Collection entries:
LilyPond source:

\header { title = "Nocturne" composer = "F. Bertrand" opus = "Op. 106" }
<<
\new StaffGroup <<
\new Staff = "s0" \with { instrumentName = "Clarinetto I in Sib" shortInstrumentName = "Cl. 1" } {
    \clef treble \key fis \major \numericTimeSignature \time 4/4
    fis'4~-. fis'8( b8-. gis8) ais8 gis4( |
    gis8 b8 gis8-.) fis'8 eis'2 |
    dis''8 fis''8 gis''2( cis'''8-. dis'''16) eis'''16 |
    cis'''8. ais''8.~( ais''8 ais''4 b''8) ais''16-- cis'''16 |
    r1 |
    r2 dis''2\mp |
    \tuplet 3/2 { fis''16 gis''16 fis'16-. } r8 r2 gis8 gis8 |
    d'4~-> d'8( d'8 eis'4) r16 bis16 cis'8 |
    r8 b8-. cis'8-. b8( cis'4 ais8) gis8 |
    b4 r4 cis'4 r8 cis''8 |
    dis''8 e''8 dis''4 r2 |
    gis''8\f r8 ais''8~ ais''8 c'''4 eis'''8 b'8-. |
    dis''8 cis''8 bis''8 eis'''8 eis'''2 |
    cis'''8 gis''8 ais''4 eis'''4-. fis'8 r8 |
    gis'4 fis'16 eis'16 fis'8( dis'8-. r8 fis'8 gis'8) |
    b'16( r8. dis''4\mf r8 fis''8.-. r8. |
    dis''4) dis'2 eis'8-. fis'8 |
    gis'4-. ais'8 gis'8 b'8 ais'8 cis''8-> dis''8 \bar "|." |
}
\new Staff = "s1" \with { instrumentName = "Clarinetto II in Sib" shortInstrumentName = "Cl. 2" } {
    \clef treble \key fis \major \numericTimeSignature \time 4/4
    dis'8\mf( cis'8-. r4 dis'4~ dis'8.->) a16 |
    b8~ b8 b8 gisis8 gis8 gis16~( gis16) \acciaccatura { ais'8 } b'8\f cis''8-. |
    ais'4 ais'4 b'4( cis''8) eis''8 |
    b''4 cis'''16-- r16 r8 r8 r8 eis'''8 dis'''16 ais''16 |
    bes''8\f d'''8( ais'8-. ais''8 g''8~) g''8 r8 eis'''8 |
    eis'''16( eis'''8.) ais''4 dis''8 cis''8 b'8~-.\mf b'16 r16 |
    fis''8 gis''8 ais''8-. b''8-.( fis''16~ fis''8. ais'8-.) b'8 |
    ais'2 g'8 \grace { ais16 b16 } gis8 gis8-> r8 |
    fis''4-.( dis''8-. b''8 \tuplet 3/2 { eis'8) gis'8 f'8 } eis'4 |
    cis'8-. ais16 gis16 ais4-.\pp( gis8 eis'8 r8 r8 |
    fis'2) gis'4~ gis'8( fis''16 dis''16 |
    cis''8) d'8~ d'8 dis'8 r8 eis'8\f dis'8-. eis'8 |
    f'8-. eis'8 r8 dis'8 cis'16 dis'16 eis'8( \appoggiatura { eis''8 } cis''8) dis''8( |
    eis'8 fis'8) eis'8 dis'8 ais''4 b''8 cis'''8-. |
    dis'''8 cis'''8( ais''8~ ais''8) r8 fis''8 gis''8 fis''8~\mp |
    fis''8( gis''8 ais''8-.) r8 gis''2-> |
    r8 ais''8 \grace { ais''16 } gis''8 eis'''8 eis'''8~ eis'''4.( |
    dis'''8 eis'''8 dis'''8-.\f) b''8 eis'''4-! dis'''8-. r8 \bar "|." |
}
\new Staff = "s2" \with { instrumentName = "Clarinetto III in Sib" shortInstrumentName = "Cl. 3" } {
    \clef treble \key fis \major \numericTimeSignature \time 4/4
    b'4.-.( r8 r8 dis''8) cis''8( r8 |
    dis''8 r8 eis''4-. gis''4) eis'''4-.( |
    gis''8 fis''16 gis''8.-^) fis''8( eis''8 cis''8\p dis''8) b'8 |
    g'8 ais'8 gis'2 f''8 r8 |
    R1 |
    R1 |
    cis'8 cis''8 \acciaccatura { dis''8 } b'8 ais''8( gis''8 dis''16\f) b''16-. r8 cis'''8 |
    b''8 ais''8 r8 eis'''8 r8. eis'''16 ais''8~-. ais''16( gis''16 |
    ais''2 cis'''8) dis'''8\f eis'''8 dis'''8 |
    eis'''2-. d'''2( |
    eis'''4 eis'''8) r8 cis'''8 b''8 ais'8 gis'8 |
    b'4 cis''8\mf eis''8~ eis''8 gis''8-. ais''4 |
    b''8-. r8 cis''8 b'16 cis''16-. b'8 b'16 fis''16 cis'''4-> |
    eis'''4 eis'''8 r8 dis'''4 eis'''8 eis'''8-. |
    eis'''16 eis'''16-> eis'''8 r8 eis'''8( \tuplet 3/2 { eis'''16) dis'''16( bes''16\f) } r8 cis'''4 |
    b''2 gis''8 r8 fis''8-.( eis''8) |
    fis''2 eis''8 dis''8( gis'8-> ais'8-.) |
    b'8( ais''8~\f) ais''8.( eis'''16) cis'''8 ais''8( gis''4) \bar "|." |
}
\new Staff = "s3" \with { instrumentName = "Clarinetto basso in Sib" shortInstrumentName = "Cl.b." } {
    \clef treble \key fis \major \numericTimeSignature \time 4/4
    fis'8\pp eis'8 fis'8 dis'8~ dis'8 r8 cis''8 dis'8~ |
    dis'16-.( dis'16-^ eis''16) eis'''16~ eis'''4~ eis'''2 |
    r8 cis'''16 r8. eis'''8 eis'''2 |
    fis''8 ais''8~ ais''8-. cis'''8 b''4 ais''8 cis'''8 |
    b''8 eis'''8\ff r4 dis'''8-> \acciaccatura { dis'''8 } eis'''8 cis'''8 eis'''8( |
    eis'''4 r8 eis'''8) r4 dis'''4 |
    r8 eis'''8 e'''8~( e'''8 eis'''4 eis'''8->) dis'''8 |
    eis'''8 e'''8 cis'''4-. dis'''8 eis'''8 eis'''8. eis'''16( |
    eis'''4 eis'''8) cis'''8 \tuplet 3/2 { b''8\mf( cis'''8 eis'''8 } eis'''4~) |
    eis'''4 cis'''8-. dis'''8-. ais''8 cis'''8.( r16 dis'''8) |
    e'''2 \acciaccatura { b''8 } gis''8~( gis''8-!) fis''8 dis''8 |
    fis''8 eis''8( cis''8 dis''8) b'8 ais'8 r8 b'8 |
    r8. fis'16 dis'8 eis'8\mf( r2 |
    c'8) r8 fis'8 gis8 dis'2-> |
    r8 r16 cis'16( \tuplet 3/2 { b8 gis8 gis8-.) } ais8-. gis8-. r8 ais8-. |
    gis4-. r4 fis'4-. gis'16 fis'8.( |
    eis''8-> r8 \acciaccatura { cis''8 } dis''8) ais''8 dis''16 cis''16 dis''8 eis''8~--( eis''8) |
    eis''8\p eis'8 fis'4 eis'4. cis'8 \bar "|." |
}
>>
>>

TASK DIRECTIONS:
Please pull out every line of the entries above that contains the string "grace", treating uppercase and lowercase as different.

SOLUTION FOR THIS EXERCISE:
    ais'2 g'8 \grace { ais16 b16 } gis8 gis8-> r8 |
    r8 ais''8 \grace { ais''16 } gis''8 eis'''8 eis'''8~ eis'''4.( |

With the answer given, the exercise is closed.